[Start of section]

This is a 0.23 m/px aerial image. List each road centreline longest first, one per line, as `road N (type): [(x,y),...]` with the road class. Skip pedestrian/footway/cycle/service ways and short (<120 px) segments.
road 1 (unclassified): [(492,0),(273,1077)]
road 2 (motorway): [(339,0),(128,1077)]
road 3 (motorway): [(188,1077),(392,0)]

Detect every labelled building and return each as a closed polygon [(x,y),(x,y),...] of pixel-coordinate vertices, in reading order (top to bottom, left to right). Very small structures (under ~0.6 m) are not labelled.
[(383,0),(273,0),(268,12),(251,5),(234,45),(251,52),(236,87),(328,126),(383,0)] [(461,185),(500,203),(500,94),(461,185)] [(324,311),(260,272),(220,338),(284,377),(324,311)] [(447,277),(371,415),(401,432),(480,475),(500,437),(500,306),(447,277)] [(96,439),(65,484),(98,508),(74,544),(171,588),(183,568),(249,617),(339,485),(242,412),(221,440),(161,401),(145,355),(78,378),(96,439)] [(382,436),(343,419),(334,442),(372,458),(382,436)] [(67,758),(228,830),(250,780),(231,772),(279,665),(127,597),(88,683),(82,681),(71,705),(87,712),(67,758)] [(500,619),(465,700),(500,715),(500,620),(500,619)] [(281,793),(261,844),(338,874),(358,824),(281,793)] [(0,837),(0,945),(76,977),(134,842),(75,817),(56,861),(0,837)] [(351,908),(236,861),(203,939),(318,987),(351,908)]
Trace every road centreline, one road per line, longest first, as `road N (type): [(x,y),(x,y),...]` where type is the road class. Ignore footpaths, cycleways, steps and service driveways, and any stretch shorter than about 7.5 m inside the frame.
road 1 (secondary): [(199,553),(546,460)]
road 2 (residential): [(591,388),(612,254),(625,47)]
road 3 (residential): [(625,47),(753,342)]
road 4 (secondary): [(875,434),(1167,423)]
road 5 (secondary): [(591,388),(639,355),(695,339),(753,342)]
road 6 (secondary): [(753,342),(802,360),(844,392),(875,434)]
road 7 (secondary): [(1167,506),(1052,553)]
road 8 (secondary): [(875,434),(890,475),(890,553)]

[End of section]

What you need to do
Repeat back all of the material, character for character.

Your response
This is a 0.23 m/px aerial image. List each road centreline longest first, one per line, as `road N (type): [(x,y),...]` with the road class. Skip pedestrian/footway/cycle/service ways and short (<120 px) segments.
road 1 (unclassified): [(492,0),(273,1077)]
road 2 (motorway): [(339,0),(128,1077)]
road 3 (motorway): [(188,1077),(392,0)]

Detect every labelled building and return each as a closed polygon [(x,y),(x,y),...] of pixel-coordinate vertices, in reading order (top to bottom, left to right). Very small structures (under ~0.6 m) are not labelled.
[(383,0),(273,0),(268,12),(251,5),(234,45),(251,52),(236,87),(328,126),(383,0)] [(461,185),(500,203),(500,94),(461,185)] [(324,311),(260,272),(220,338),(284,377),(324,311)] [(447,277),(371,415),(401,432),(480,475),(500,437),(500,306),(447,277)] [(96,439),(65,484),(98,508),(74,544),(171,588),(183,568),(249,617),(339,485),(242,412),(221,440),(161,401),(145,355),(78,378),(96,439)] [(382,436),(343,419),(334,442),(372,458),(382,436)] [(67,758),(228,830),(250,780),(231,772),(279,665),(127,597),(88,683),(82,681),(71,705),(87,712),(67,758)] [(500,619),(465,700),(500,715),(500,620),(500,619)] [(281,793),(261,844),(338,874),(358,824),(281,793)] [(0,837),(0,945),(76,977),(134,842),(75,817),(56,861),(0,837)] [(351,908),(236,861),(203,939),(318,987),(351,908)]
Trace every road centreline, one road per line, longest first, as `road N (type): [(x,y),(x,y),...]` where type is the road class. Ignore footpaths, cycleways, steps and service driveways, and any stretch shorter than about 7.5 m inside the frame.
road 1 (secondary): [(199,553),(546,460)]
road 2 (residential): [(591,388),(612,254),(625,47)]
road 3 (residential): [(625,47),(753,342)]
road 4 (secondary): [(875,434),(1167,423)]
road 5 (secondary): [(591,388),(639,355),(695,339),(753,342)]
road 6 (secondary): [(753,342),(802,360),(844,392),(875,434)]
road 7 (secondary): [(1167,506),(1052,553)]
road 8 (secondary): [(875,434),(890,475),(890,553)]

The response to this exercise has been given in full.